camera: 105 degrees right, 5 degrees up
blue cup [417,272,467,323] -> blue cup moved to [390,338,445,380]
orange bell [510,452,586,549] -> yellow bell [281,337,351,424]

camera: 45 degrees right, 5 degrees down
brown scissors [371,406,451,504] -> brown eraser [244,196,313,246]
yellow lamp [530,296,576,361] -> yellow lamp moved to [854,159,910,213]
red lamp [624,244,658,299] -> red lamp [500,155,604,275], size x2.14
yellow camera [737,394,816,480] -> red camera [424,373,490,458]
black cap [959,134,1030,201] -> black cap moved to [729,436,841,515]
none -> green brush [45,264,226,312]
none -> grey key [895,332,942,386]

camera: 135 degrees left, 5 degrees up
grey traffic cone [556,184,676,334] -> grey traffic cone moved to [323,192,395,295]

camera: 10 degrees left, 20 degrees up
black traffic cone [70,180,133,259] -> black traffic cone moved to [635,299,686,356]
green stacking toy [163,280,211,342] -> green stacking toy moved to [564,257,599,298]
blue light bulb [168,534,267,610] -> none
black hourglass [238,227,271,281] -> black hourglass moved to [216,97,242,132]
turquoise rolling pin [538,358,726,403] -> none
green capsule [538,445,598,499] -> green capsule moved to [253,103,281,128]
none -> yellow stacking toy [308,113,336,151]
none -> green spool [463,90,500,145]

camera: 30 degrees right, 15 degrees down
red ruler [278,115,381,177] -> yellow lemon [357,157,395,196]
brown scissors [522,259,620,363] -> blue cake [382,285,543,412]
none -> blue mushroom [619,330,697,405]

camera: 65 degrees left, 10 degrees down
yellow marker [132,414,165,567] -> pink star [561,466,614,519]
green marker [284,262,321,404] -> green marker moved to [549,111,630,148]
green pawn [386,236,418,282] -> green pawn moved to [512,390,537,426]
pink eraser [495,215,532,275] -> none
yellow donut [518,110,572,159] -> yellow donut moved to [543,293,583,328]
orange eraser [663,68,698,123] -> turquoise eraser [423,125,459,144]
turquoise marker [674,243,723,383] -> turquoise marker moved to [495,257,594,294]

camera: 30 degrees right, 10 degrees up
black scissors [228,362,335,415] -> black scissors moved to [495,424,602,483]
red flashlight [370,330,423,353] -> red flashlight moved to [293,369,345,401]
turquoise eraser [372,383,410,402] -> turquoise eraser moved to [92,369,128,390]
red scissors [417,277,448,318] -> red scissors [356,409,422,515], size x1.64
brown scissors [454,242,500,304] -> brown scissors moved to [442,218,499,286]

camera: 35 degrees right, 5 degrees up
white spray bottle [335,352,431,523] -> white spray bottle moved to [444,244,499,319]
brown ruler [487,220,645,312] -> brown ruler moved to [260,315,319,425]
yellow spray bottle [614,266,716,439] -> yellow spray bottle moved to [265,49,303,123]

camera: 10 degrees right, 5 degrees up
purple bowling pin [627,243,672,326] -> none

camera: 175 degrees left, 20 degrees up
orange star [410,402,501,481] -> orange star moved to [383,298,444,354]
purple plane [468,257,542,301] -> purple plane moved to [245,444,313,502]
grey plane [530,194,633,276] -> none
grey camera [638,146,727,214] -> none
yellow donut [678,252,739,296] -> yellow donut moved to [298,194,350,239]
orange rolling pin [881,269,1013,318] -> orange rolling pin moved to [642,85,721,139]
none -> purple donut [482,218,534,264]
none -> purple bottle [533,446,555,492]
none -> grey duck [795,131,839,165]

# [To-do item]
Beginning with the line that holds "white spray bottle [335,352,431,523]", please return every line through the end of the data, exactly as written.

# [Answer to the exercise]
white spray bottle [335,352,431,523] -> white spray bottle moved to [444,244,499,319]
brown ruler [487,220,645,312] -> brown ruler moved to [260,315,319,425]
yellow spray bottle [614,266,716,439] -> yellow spray bottle moved to [265,49,303,123]

camera: 10 degrees right, 5 degrees up
purple bowling pin [627,243,672,326] -> none

camera: 175 degrees left, 20 degrees up
orange star [410,402,501,481] -> orange star moved to [383,298,444,354]
purple plane [468,257,542,301] -> purple plane moved to [245,444,313,502]
grey plane [530,194,633,276] -> none
grey camera [638,146,727,214] -> none
yellow donut [678,252,739,296] -> yellow donut moved to [298,194,350,239]
orange rolling pin [881,269,1013,318] -> orange rolling pin moved to [642,85,721,139]
none -> purple donut [482,218,534,264]
none -> purple bottle [533,446,555,492]
none -> grey duck [795,131,839,165]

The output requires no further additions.